*Prompt*: Nothing but the records, transcribed verbatim and stripped of images, should appear in the answer.
:: Exercise input
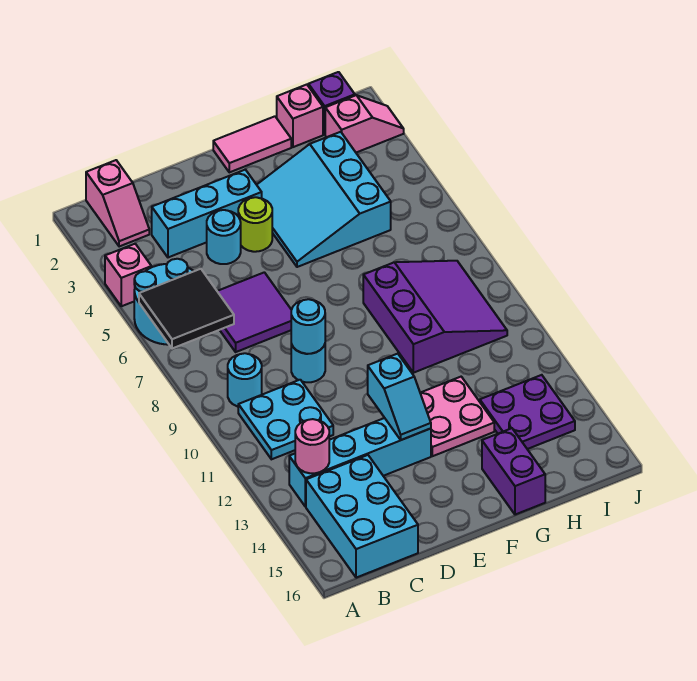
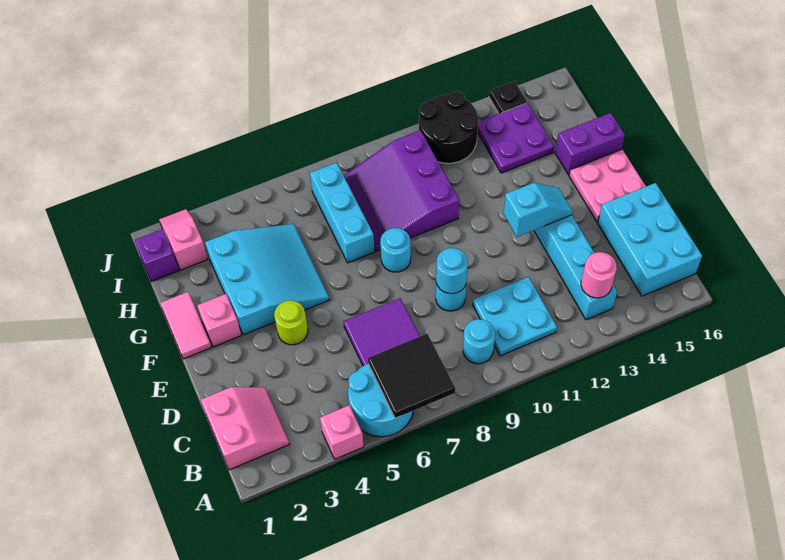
pink slope B1:B2 level 1 top 1 -> pink slope B1:C2 level 1 top 1
cyan brick B14:C16 level 1 -> cyan brick B15:D16 level 1
cyan brick C3:E3 level 1 -> cyan brick G7:I7 level 1
cyan round brick D4 level 1 -> cyan round brick F8 level 1
cyan slope F3:H5 level 1 top H -> cyan slope F3:H5 level 1 top 3
pink plate F12:G13 level 1 -> pink plate E15:F16 level 1
purple slope G8:I10 level 1 top G -> purple slope G8:I10 level 1 top 10
pink brick H1 level 1 -> pink brick F2 level 1
none -> black round brick I11:J12 level 1
none -> black plate J14 level 1

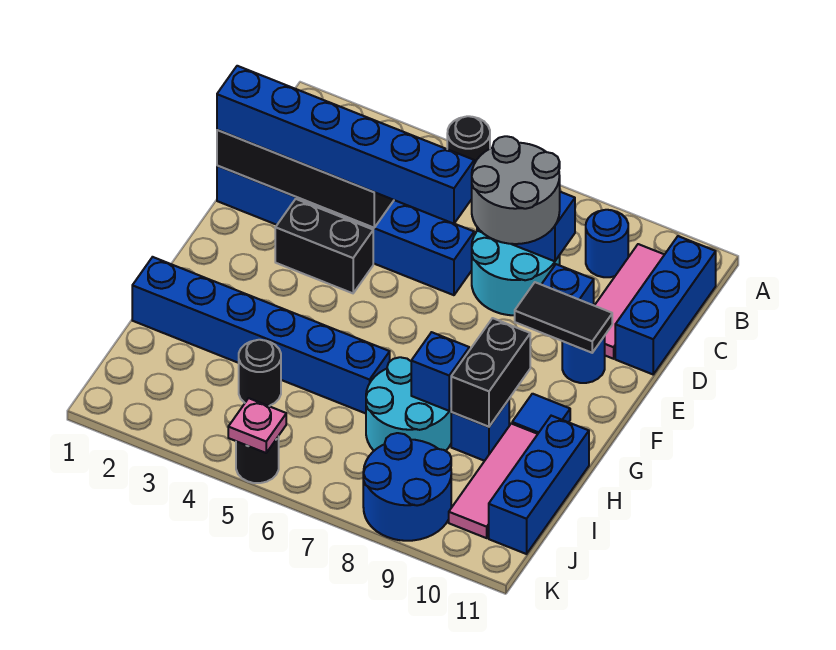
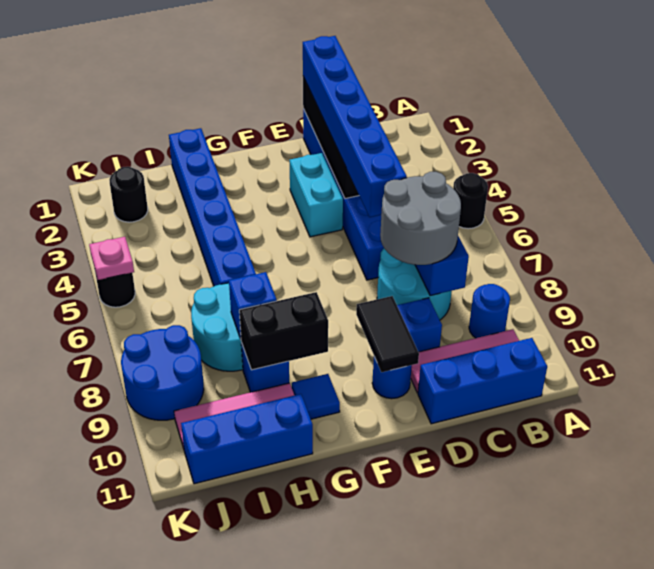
black brick E3:E4 level 1 -> cyan brick E3:E4 level 1
black round brick I4 level 1 -> black round brick J2 level 1

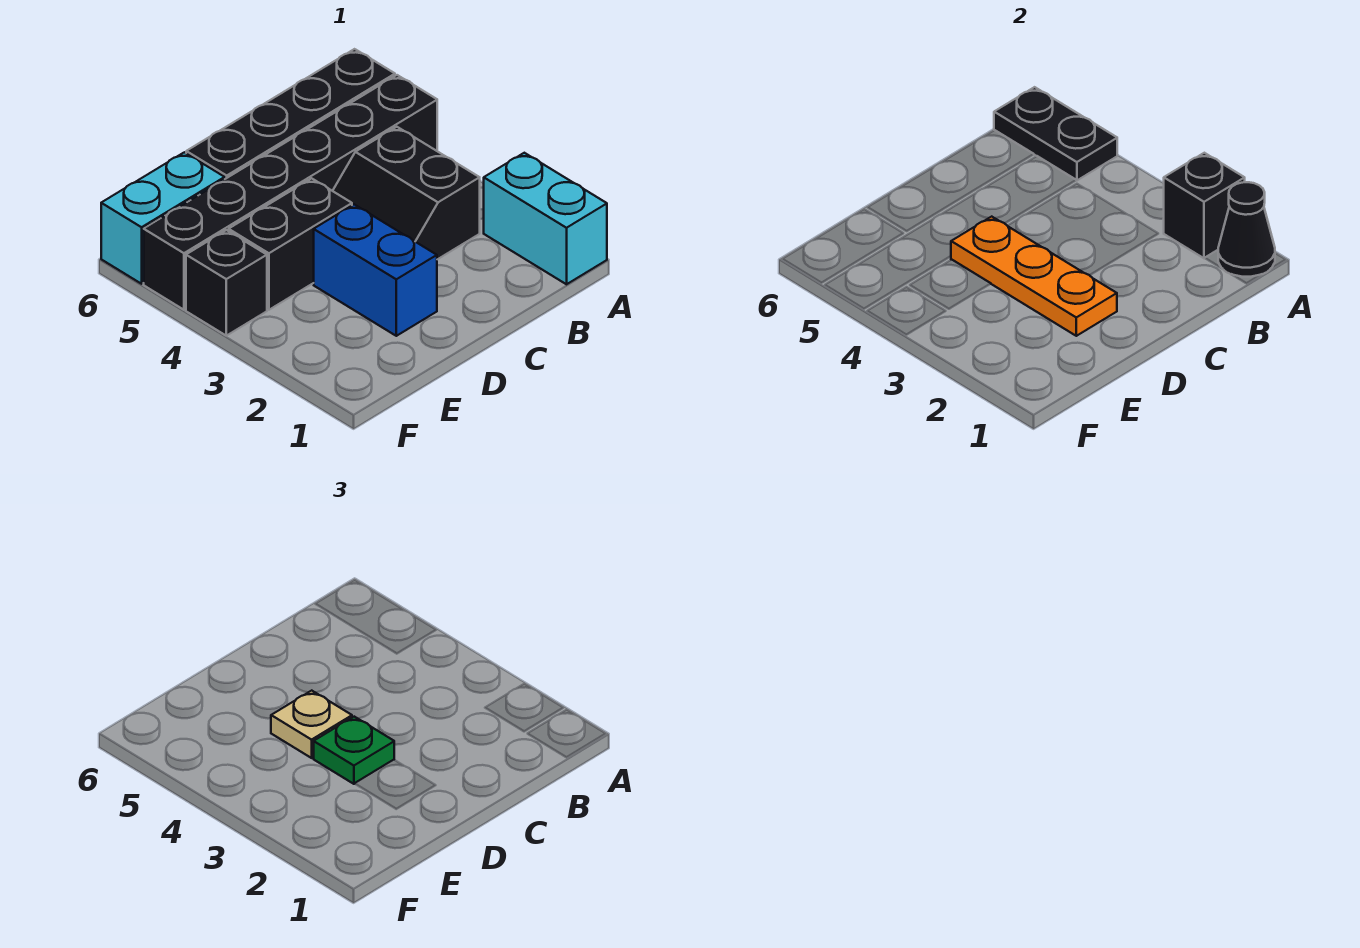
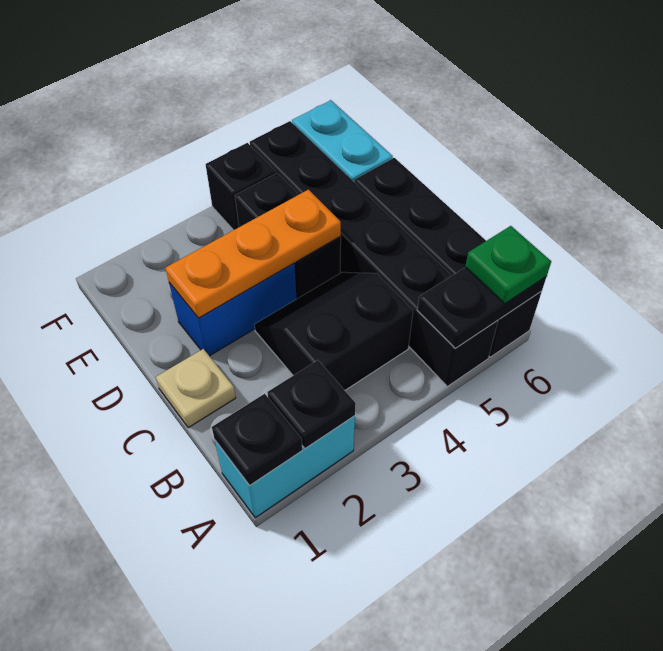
black cone A1 level 2 -> black plate A1 level 2
black brick A2 level 2 -> black plate A2 level 2
green plate D3 level 3 -> green plate A6 level 3
tan plate D4 level 3 -> tan plate C1 level 1

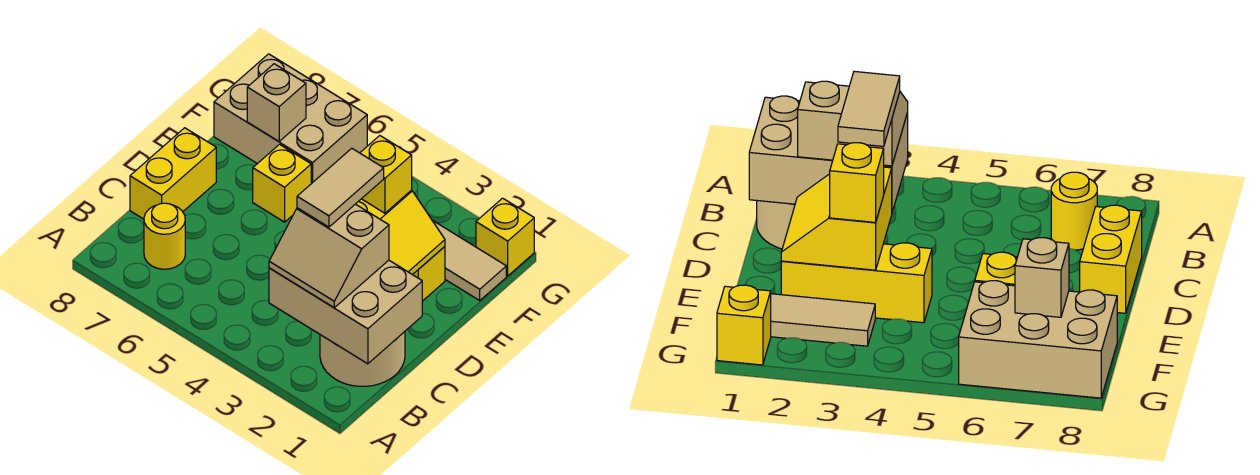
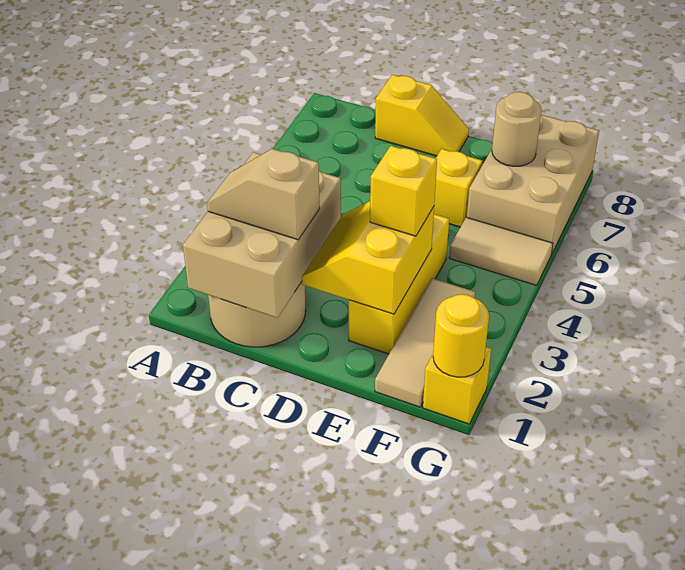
tan slope B2:C3 level 3 top C -> tan slope B2:C2 level 3 top C
yellow round brick B7 level 1 -> yellow round brick G1 level 2
tan tile C3:D3 level 4 -> tan tile F5:G5 level 1
yellow brick C8:D8 level 1 -> yellow slope C8:D8 level 1 top C
yellow slope D2:E3 level 2 top 3 -> yellow slope D2:E3 level 2 top E
tan brick F7 level 2 -> tan round brick F7 level 2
::::
*Answer section*:
pink slope B1:B2 level 1 top 1 -> pink slope B1:C2 level 1 top 1
cyan brick B14:C16 level 1 -> cyan brick B15:D16 level 1
cyan brick C3:E3 level 1 -> cyan brick G7:I7 level 1
cyan round brick D4 level 1 -> cyan round brick F8 level 1
cyan slope F3:H5 level 1 top H -> cyan slope F3:H5 level 1 top 3
pink plate F12:G13 level 1 -> pink plate E15:F16 level 1
purple slope G8:I10 level 1 top G -> purple slope G8:I10 level 1 top 10
pink brick H1 level 1 -> pink brick F2 level 1
none -> black round brick I11:J12 level 1
none -> black plate J14 level 1

black brick E3:E4 level 1 -> cyan brick E3:E4 level 1
black round brick I4 level 1 -> black round brick J2 level 1

black cone A1 level 2 -> black plate A1 level 2
black brick A2 level 2 -> black plate A2 level 2
green plate D3 level 3 -> green plate A6 level 3
tan plate D4 level 3 -> tan plate C1 level 1

tan slope B2:C3 level 3 top C -> tan slope B2:C2 level 3 top C
yellow round brick B7 level 1 -> yellow round brick G1 level 2
tan tile C3:D3 level 4 -> tan tile F5:G5 level 1
yellow brick C8:D8 level 1 -> yellow slope C8:D8 level 1 top C
yellow slope D2:E3 level 2 top 3 -> yellow slope D2:E3 level 2 top E
tan brick F7 level 2 -> tan round brick F7 level 2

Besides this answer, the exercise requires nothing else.